_How to complete this task:_ Find "plan.zip: [601,379,626,413] ->" and "massimo@expense: [642,16,863,112] ->" in the records below. Copy the lines holding them and every line between, exactly, and no others.

[Source records]
= Beginning of Section =

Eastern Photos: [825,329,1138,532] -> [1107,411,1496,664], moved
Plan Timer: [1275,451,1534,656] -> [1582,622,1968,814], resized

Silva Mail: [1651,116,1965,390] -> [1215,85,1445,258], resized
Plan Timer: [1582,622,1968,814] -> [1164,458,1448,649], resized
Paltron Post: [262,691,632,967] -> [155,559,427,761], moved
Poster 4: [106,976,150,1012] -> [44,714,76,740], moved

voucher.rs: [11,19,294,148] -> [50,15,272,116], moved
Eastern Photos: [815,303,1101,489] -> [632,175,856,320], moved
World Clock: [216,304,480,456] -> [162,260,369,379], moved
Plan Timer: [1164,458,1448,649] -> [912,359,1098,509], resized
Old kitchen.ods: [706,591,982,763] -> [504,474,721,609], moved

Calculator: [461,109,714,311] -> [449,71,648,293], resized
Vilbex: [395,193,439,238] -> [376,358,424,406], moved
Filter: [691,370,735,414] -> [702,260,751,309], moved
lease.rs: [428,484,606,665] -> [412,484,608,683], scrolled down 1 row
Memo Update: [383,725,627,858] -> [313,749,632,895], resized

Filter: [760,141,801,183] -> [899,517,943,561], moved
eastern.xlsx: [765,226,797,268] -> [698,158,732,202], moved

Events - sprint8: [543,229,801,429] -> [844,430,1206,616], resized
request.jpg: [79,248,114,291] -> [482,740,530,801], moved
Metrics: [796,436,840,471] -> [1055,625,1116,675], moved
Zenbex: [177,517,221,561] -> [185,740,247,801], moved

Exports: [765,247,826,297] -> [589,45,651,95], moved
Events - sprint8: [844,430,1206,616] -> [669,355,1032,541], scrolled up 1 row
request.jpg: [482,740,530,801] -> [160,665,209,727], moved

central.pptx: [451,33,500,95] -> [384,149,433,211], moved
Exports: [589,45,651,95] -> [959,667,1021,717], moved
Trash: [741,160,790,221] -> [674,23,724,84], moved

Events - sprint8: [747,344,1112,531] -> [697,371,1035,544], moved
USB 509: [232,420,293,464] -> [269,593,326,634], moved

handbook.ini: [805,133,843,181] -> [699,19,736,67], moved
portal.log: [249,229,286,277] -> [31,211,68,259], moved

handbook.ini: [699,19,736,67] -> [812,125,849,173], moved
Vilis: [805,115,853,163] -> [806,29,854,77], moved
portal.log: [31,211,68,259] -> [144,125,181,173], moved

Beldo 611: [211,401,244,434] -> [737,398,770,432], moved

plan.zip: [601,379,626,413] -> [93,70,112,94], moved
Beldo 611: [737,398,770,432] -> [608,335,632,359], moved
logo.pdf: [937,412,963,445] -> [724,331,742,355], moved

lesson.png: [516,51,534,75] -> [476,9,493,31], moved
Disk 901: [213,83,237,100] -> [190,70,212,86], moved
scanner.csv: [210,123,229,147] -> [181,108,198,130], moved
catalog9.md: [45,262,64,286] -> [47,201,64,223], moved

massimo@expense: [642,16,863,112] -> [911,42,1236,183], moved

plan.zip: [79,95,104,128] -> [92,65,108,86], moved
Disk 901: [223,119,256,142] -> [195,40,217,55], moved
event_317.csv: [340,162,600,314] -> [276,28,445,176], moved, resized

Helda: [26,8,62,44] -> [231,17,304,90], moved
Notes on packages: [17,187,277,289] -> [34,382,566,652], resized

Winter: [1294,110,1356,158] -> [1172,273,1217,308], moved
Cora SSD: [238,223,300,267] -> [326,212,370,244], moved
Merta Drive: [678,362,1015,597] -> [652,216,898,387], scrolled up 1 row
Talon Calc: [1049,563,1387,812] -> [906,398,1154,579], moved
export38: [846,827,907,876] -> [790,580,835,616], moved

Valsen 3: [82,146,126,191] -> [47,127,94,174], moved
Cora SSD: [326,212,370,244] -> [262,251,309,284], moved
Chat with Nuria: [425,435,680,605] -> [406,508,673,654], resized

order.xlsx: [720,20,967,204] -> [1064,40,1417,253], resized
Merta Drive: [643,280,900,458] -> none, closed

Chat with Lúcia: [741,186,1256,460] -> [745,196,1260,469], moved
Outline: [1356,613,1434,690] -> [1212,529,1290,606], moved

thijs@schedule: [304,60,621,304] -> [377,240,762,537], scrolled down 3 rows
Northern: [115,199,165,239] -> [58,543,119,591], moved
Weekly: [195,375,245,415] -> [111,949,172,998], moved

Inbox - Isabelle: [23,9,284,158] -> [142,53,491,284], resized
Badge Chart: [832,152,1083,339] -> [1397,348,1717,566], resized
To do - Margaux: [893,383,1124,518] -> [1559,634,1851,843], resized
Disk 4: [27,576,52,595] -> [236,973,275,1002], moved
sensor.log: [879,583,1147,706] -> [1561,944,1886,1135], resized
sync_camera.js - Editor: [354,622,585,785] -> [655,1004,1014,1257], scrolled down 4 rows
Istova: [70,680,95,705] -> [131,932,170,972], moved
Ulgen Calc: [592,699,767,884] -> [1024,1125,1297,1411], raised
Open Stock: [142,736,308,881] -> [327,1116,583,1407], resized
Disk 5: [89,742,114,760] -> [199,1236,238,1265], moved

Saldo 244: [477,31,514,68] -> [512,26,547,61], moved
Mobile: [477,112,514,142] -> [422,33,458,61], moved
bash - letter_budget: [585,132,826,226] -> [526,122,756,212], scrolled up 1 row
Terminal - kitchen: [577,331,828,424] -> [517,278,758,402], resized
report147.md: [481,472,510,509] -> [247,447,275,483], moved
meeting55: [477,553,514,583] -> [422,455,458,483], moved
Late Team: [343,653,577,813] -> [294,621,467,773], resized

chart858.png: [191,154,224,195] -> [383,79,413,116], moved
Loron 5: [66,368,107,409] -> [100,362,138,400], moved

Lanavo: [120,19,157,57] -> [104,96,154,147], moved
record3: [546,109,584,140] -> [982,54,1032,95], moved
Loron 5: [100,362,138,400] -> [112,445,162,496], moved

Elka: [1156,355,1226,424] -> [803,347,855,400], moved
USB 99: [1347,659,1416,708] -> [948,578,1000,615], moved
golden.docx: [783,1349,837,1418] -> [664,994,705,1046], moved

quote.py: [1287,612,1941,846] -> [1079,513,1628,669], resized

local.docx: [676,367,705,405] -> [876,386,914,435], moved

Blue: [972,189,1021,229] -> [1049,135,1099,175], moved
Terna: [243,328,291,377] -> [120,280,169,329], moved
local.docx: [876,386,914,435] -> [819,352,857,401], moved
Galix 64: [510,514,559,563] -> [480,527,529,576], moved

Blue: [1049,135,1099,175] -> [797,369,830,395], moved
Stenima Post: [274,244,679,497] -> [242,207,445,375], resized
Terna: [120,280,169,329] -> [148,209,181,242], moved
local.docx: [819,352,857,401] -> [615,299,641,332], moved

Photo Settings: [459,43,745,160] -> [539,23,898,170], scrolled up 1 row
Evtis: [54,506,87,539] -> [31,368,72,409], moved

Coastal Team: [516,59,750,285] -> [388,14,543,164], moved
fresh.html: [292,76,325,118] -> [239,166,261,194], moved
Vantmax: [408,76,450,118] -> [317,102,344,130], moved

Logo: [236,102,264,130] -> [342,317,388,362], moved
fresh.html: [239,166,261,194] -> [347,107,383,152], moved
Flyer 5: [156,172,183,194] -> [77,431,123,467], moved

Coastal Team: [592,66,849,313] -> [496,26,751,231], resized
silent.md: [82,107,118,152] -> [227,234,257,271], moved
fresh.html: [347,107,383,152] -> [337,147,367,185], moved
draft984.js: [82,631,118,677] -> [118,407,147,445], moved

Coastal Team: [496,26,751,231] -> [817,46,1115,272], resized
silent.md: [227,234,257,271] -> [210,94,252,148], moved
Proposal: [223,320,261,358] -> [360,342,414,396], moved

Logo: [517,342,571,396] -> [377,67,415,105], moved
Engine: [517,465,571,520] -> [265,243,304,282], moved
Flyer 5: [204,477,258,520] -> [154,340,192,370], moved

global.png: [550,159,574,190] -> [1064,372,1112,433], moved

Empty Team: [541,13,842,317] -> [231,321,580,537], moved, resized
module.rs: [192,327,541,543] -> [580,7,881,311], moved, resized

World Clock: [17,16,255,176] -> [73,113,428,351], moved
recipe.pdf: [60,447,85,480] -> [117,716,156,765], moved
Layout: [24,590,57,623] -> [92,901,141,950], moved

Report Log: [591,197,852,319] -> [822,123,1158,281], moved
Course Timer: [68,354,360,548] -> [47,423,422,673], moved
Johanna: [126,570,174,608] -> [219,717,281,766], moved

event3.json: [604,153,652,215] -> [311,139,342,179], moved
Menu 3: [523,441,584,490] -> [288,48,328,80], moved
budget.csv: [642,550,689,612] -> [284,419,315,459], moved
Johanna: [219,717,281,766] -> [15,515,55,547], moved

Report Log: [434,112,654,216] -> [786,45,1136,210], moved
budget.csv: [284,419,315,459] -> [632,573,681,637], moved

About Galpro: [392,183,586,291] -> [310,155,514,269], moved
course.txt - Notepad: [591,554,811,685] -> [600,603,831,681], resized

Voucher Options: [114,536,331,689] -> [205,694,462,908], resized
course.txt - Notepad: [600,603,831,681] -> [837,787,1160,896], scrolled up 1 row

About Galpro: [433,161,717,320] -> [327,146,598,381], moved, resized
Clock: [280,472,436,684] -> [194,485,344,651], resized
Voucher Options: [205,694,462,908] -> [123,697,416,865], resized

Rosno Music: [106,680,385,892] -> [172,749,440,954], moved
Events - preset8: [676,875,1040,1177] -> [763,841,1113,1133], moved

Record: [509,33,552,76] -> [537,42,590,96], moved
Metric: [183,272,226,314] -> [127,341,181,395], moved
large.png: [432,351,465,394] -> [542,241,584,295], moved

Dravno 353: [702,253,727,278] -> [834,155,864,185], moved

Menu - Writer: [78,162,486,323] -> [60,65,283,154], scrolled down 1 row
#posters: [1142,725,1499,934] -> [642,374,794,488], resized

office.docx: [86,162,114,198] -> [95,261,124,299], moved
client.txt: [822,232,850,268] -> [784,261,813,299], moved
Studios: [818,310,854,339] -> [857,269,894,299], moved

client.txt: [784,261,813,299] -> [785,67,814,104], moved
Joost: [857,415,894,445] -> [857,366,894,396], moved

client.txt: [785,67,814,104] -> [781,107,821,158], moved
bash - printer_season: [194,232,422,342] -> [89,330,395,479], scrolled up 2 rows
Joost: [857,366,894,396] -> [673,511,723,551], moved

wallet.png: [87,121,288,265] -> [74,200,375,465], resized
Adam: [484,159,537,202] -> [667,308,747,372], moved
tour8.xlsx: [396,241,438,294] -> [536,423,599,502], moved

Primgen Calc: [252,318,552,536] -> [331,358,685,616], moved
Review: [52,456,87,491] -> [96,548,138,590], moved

= End of Section =

_Task answer:_
plan.zip: [601,379,626,413] -> [93,70,112,94], moved
Beldo 611: [737,398,770,432] -> [608,335,632,359], moved
logo.pdf: [937,412,963,445] -> [724,331,742,355], moved

lesson.png: [516,51,534,75] -> [476,9,493,31], moved
Disk 901: [213,83,237,100] -> [190,70,212,86], moved
scanner.csv: [210,123,229,147] -> [181,108,198,130], moved
catalog9.md: [45,262,64,286] -> [47,201,64,223], moved

massimo@expense: [642,16,863,112] -> [911,42,1236,183], moved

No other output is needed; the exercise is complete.